Before-and-after object listings:
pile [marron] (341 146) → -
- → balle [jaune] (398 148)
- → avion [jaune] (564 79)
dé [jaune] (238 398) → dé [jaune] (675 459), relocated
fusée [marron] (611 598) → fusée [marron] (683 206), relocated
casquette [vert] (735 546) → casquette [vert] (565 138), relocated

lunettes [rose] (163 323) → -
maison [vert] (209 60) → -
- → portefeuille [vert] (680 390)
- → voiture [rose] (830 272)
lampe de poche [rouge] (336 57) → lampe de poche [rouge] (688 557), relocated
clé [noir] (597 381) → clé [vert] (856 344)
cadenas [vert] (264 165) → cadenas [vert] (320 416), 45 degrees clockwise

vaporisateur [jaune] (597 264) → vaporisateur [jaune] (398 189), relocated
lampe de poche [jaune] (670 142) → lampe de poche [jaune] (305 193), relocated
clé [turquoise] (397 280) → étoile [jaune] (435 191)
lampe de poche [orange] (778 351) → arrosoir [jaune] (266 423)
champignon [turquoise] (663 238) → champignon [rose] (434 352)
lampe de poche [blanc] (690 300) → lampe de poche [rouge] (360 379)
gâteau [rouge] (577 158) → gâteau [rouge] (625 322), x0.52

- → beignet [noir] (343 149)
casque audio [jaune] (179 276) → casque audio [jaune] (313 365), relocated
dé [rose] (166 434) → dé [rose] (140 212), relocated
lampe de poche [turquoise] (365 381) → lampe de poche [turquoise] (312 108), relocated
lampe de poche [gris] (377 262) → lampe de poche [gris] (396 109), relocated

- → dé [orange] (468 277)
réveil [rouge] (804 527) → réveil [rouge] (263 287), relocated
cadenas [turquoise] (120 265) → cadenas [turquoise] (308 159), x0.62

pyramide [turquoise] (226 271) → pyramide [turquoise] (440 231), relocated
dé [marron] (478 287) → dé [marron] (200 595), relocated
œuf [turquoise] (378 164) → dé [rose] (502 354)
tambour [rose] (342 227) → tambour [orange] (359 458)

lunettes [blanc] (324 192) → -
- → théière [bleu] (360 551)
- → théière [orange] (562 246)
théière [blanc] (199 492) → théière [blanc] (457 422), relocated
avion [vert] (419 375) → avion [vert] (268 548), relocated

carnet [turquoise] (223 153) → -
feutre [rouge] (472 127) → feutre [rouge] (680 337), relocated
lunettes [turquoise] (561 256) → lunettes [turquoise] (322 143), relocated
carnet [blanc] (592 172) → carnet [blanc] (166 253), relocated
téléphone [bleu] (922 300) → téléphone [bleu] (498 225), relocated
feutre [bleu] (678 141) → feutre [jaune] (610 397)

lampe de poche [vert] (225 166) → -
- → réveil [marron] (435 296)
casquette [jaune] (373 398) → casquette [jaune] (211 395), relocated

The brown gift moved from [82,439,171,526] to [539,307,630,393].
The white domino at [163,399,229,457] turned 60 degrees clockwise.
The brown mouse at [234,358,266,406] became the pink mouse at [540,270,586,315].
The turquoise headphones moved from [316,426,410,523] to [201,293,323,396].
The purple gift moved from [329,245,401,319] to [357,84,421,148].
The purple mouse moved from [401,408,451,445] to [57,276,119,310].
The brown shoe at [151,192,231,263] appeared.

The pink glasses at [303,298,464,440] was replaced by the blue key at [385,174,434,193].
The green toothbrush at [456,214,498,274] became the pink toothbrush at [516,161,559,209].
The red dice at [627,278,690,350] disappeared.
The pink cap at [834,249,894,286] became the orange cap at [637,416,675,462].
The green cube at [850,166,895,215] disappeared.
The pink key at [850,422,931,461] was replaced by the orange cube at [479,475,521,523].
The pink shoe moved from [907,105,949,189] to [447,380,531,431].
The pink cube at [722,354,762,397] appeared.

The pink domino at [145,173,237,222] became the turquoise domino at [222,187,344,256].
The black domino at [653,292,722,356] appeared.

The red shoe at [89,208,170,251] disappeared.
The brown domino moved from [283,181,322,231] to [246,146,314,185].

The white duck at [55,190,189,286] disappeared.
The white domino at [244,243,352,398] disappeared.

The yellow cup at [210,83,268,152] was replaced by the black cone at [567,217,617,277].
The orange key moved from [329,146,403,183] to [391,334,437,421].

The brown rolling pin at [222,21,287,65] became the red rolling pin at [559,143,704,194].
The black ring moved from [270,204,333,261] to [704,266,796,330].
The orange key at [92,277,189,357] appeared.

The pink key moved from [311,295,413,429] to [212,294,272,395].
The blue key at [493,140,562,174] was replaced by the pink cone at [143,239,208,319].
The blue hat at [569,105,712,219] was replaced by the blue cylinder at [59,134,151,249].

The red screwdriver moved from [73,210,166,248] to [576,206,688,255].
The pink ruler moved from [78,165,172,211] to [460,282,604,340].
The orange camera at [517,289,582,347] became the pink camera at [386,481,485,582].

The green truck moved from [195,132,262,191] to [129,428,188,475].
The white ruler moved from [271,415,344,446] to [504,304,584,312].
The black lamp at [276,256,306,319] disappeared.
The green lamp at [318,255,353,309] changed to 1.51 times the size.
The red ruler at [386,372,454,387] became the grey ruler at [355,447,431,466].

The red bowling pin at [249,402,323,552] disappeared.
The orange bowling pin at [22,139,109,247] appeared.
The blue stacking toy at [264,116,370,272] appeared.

**Exercise brief**
Write down, word for word, the lines above from the one containing "The turquoise headphones" through the one containing "The purple mouse", both ends included.

**Result of this task**
The turquoise headphones moved from [316,426,410,523] to [201,293,323,396].
The purple gift moved from [329,245,401,319] to [357,84,421,148].
The purple mouse moved from [401,408,451,445] to [57,276,119,310].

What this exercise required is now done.